[Exercise directions] With the pictures excluded, reproduce all of the data exactly.

[Task input]
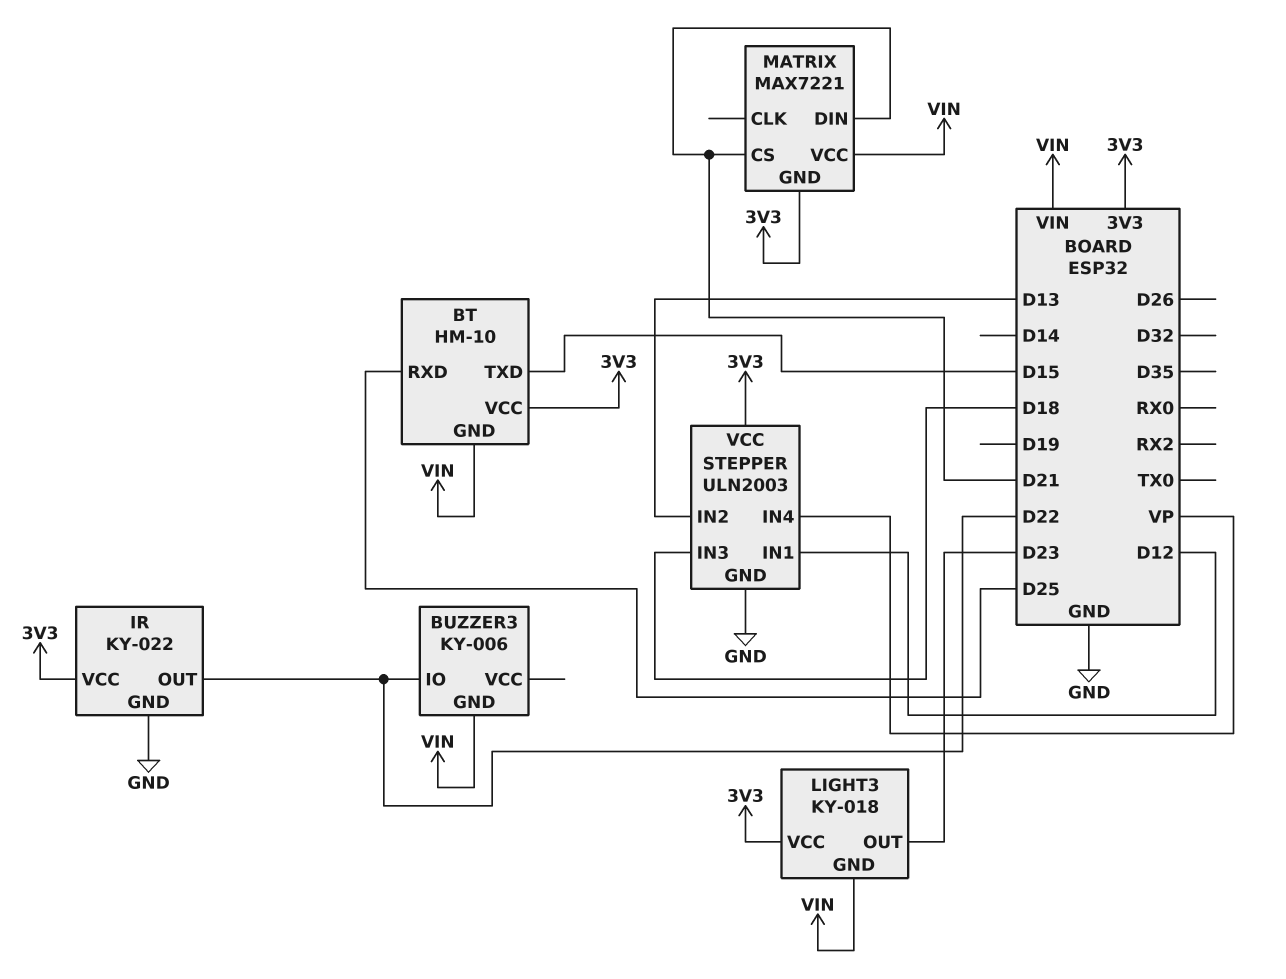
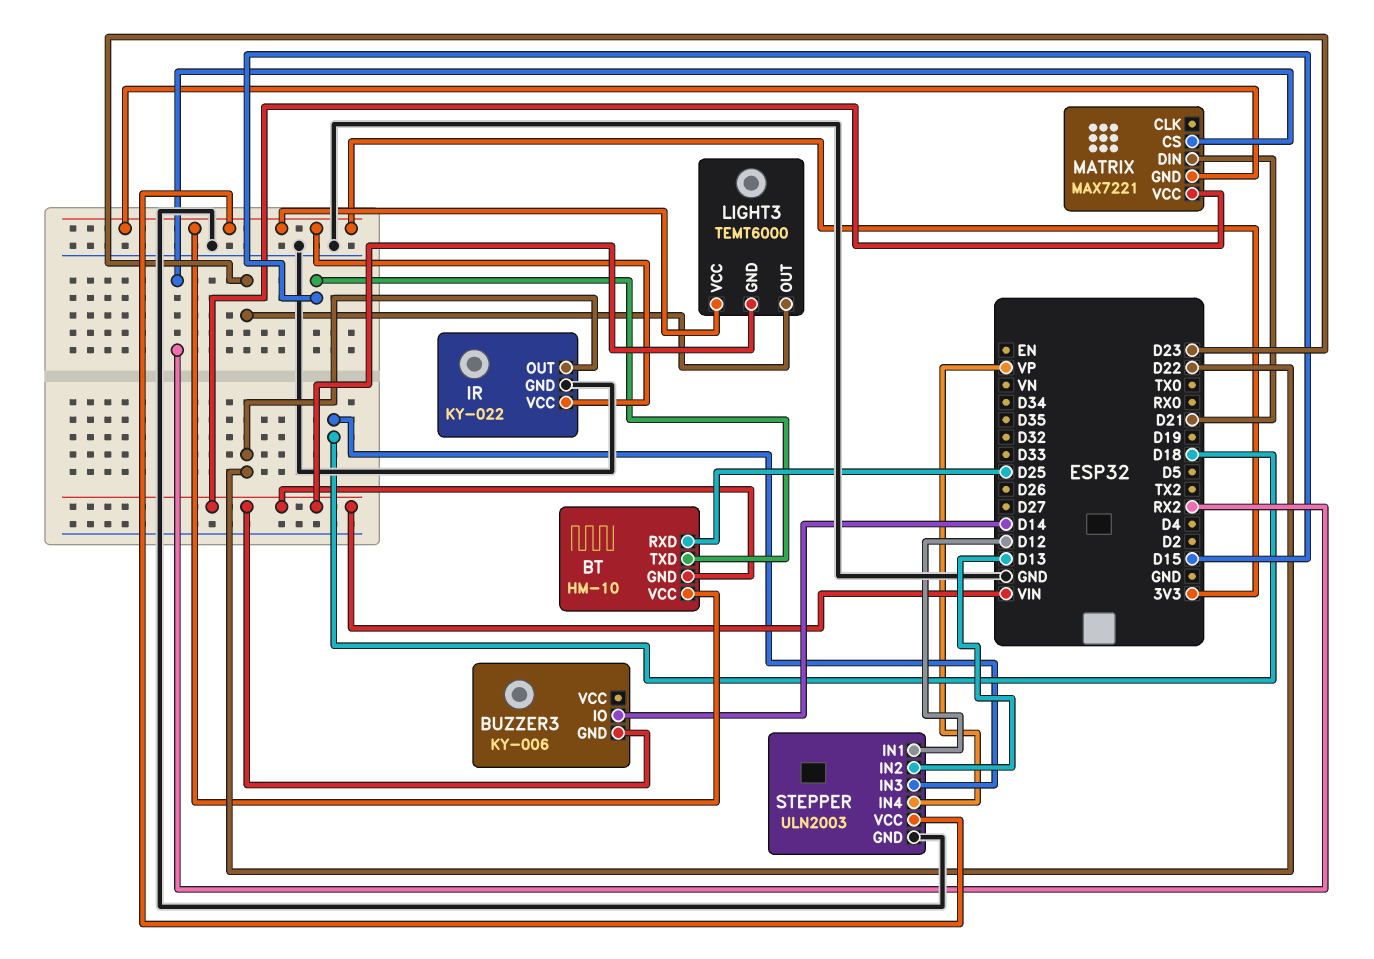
BUZZER3 pin IO: D22 -> D14
LIGHT3: KY-018 -> TEMT6000
MATRIX pin CS: D21 -> RX2

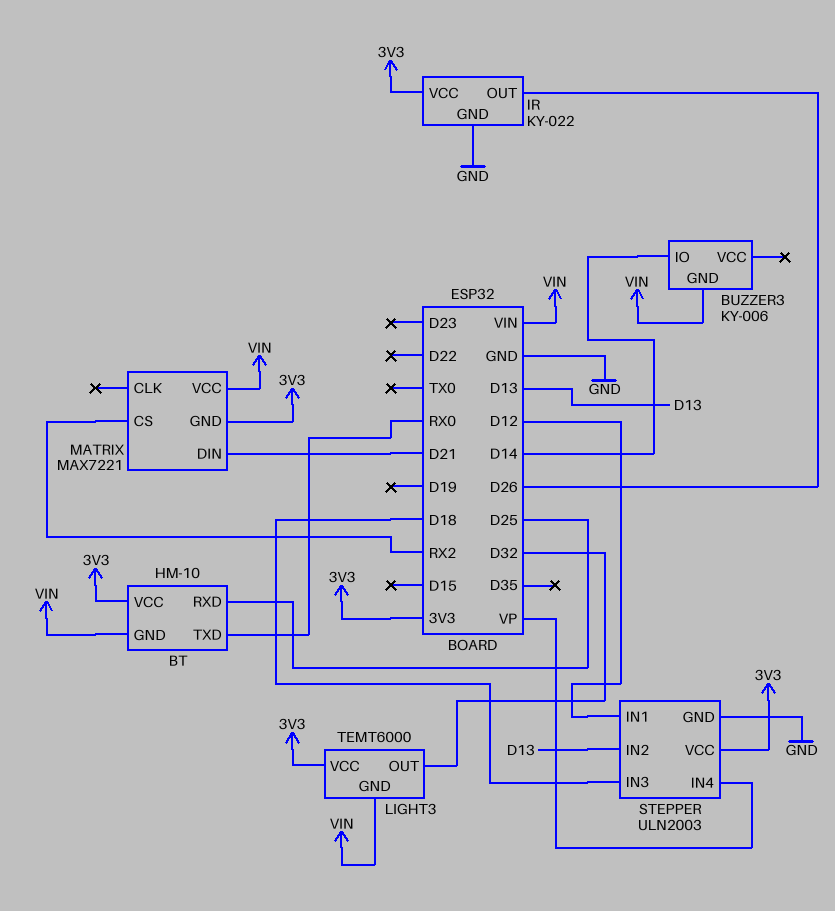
BT pin TXD: D15 -> RX0
IR pin OUT: D22 -> D26
LIGHT3 pin OUT: D23 -> D32

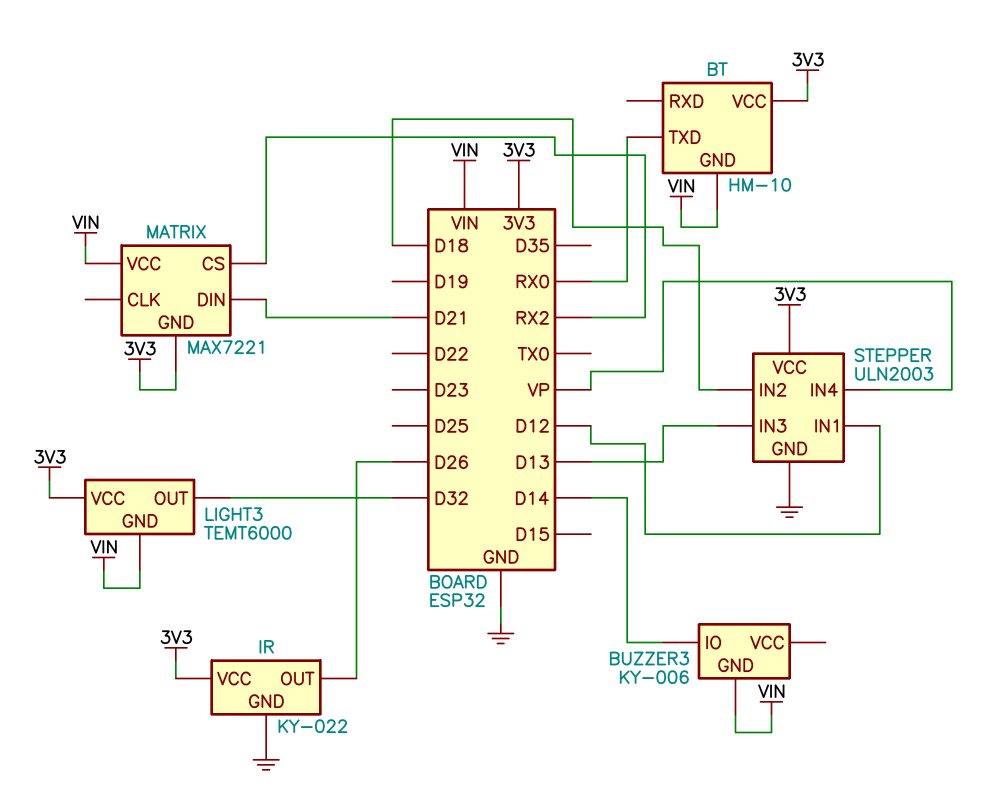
BT pin RXD: D25 -> none
STEPPER pin IN2: D13 -> D18
STEPPER pin IN3: D18 -> D13

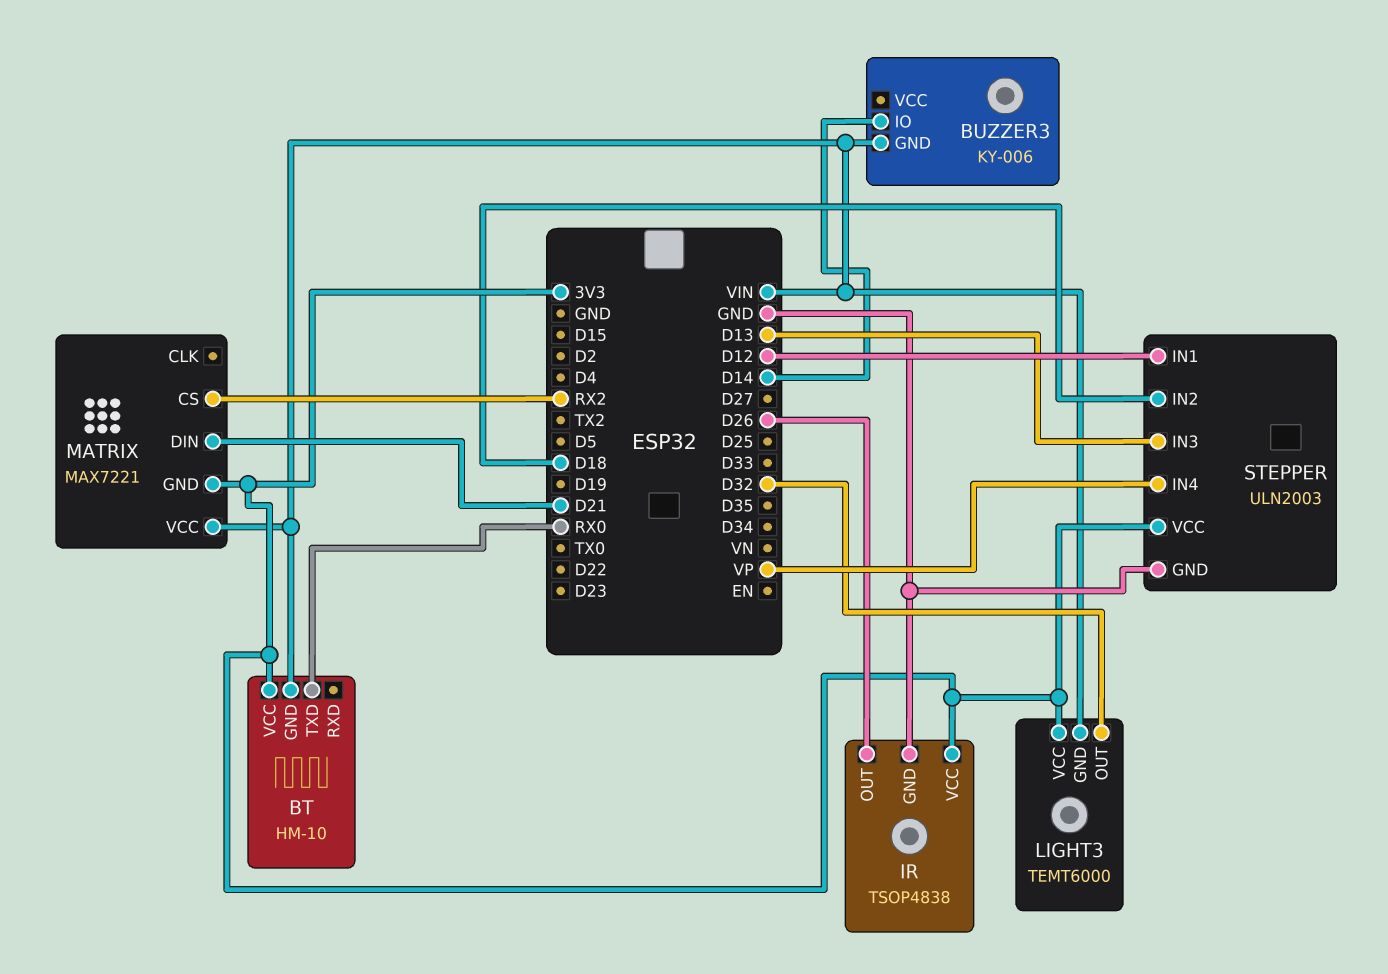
IR: KY-022 -> TSOP4838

[Written answer]
BUZZER3 pin IO: D22 -> D14
LIGHT3: KY-018 -> TEMT6000
MATRIX pin CS: D21 -> RX2

BT pin TXD: D15 -> RX0
IR pin OUT: D22 -> D26
LIGHT3 pin OUT: D23 -> D32

BT pin RXD: D25 -> none
STEPPER pin IN2: D13 -> D18
STEPPER pin IN3: D18 -> D13

IR: KY-022 -> TSOP4838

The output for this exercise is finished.